PROBLEM STATEMENT: The following data has a line with "tan brick B3:C3" and a line with "none -> pink slope L2:M3 level 1 top L". Write out exactly those lines and all the lines between them.
***** DATASET ENTRIES *****
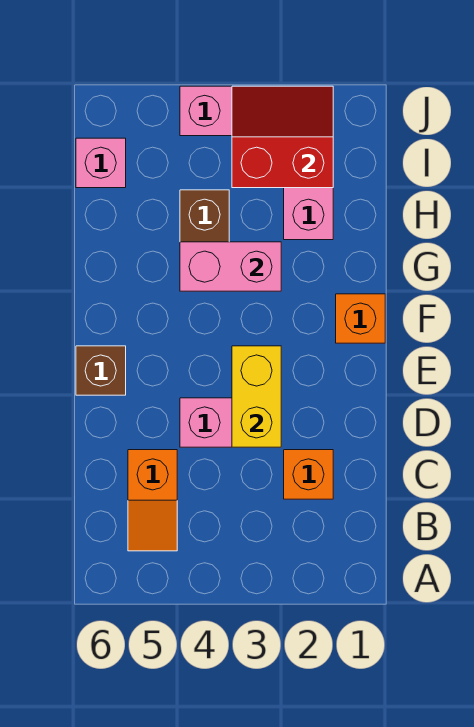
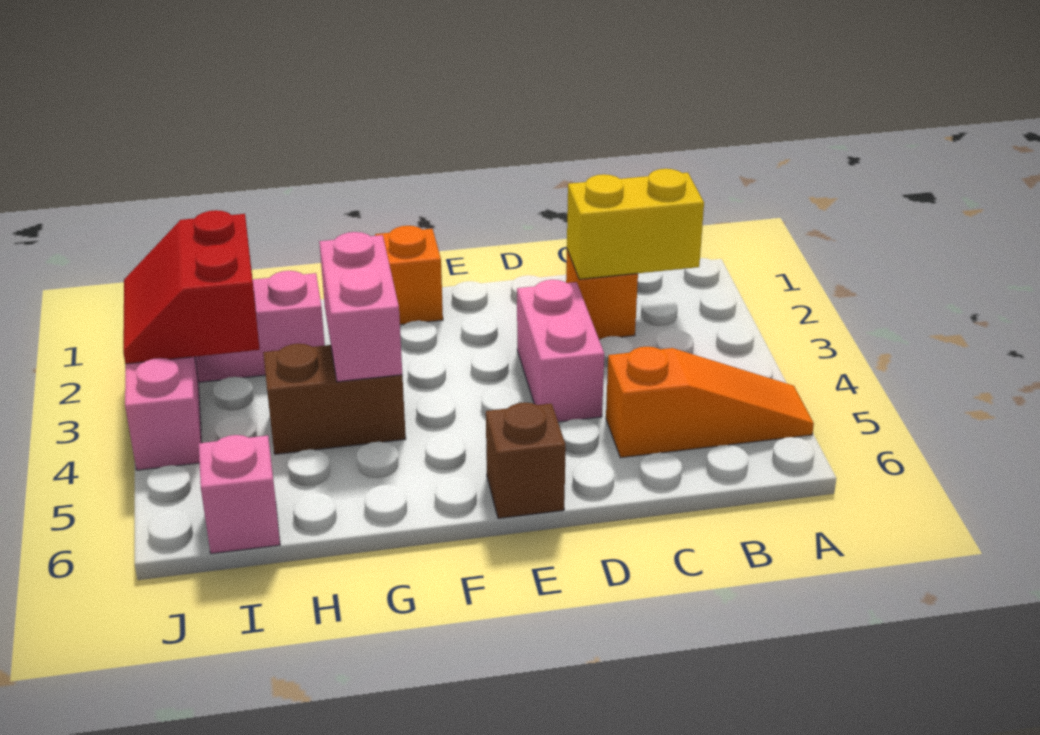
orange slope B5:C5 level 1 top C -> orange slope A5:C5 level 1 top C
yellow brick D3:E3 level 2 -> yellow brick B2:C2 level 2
*****
***** DATASET ENTRIES *****
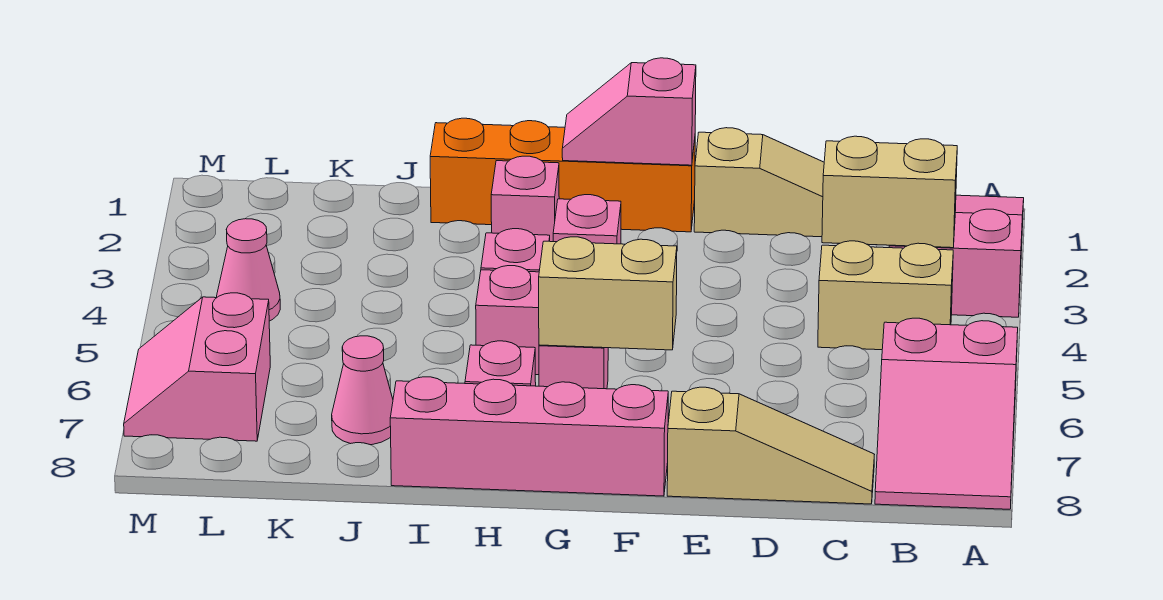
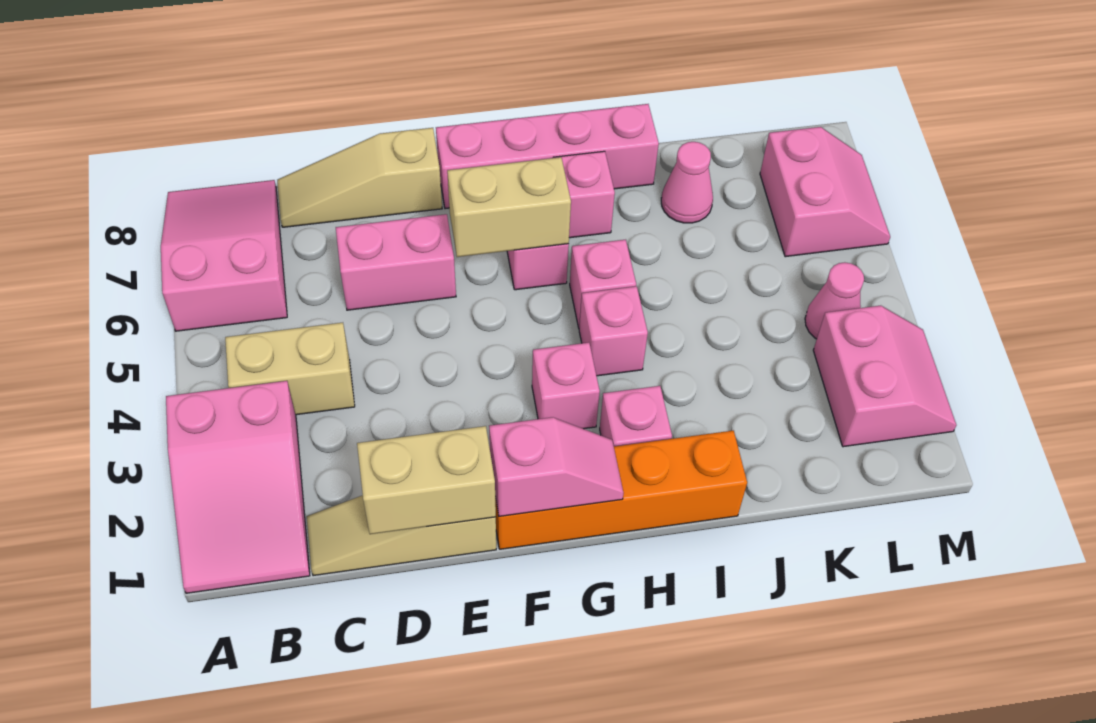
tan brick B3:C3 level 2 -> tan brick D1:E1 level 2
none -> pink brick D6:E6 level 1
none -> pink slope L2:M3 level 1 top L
*****
ANSWER BOX:
tan brick B3:C3 level 2 -> tan brick D1:E1 level 2
none -> pink brick D6:E6 level 1
none -> pink slope L2:M3 level 1 top L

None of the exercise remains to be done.